**Task to carry out**
Without any of the pictures, transcribe all the lines below exactly.

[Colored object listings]
###

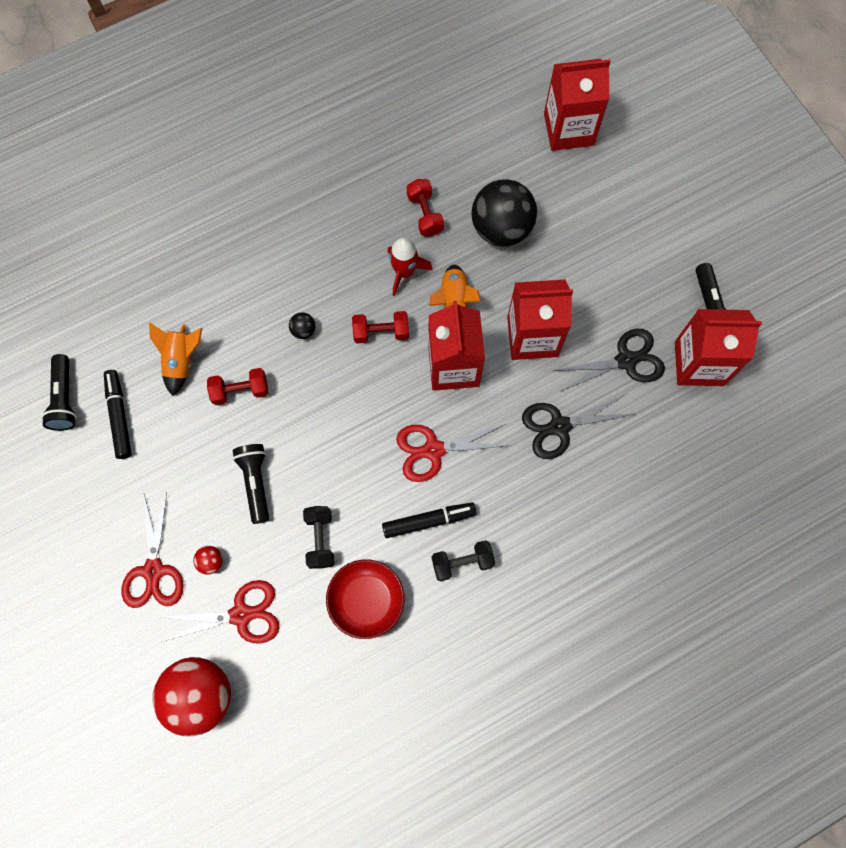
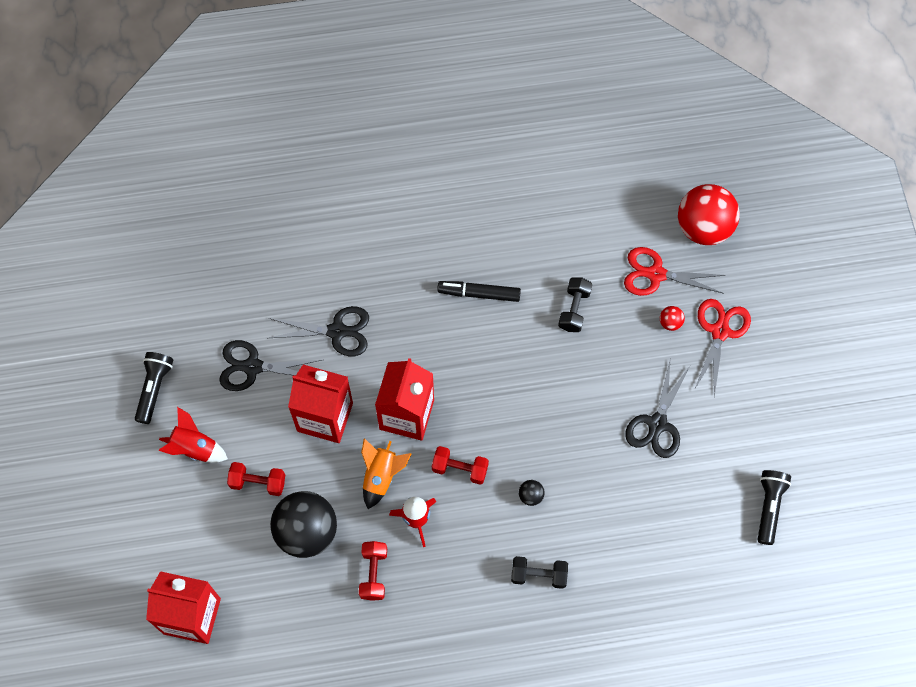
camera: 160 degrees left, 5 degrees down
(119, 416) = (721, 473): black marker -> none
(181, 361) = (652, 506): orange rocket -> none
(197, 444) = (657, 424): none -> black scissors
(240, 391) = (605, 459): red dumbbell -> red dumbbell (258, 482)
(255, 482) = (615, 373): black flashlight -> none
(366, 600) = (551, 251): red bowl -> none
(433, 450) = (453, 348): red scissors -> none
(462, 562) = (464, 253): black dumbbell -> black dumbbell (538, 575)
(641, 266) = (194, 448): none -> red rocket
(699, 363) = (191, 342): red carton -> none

###

**Answer for the task**
camera: 160 degrees left, 5 degrees down
(119, 416) = (721, 473): black marker -> none
(181, 361) = (652, 506): orange rocket -> none
(197, 444) = (657, 424): none -> black scissors
(240, 391) = (605, 459): red dumbbell -> red dumbbell (258, 482)
(255, 482) = (615, 373): black flashlight -> none
(366, 600) = (551, 251): red bowl -> none
(433, 450) = (453, 348): red scissors -> none
(462, 562) = (464, 253): black dumbbell -> black dumbbell (538, 575)
(641, 266) = (194, 448): none -> red rocket
(699, 363) = (191, 342): red carton -> none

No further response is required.